── SUPPLIED RECORDS

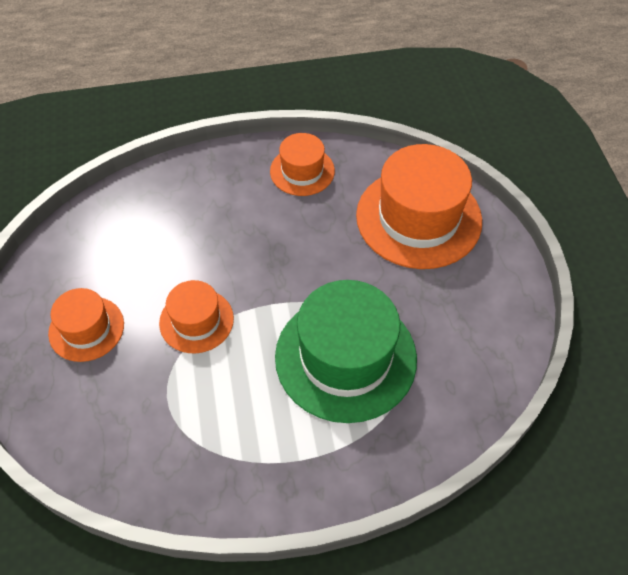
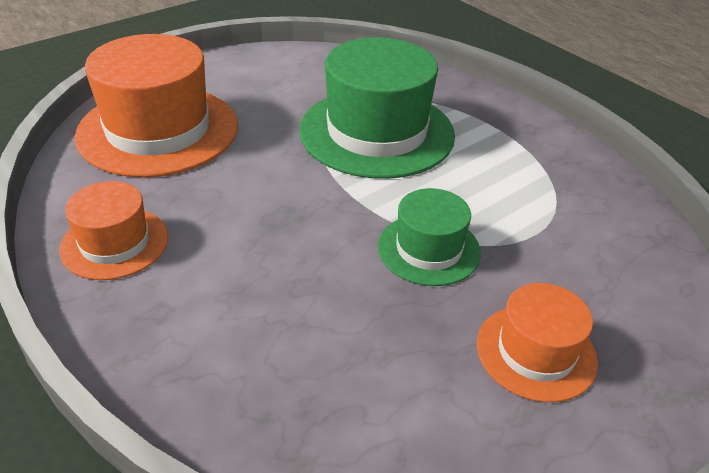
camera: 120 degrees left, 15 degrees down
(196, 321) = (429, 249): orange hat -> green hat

────
── SUPPLIED RECORDS

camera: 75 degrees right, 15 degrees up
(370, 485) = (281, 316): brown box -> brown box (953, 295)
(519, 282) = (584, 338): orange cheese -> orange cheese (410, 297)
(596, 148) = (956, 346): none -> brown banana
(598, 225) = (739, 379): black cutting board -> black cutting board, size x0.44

────
── SUPPLIED RECORDS

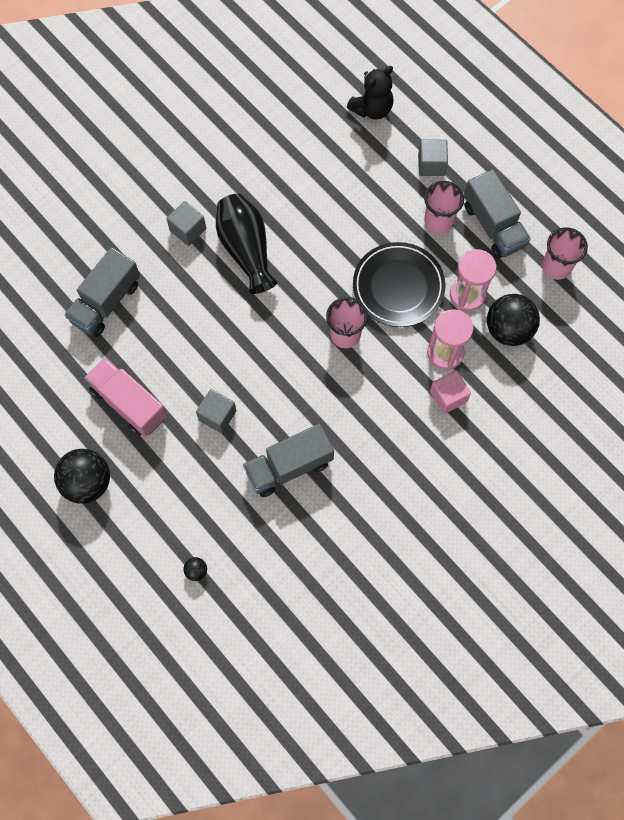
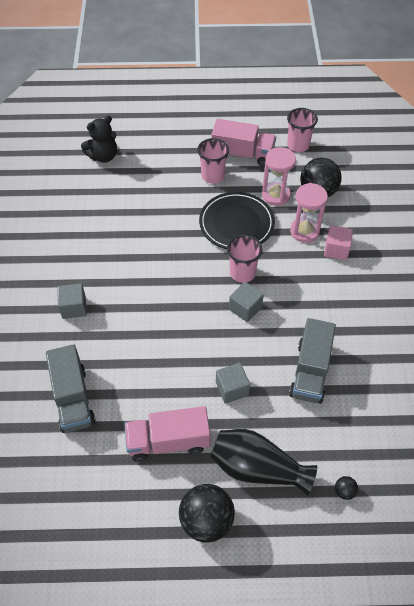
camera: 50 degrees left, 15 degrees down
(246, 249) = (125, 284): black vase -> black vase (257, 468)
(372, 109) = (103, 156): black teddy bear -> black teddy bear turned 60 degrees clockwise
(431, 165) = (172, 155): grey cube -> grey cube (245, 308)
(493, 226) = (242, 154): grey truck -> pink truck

────

The listing above holds a line with "(372, 109) = (103, 156): black" and a line with "(493, 226) = (242, 154): grey". Print the stretch from the first through the second, exactly and alone.

(372, 109) = (103, 156): black teddy bear -> black teddy bear turned 60 degrees clockwise
(431, 165) = (172, 155): grey cube -> grey cube (245, 308)
(493, 226) = (242, 154): grey truck -> pink truck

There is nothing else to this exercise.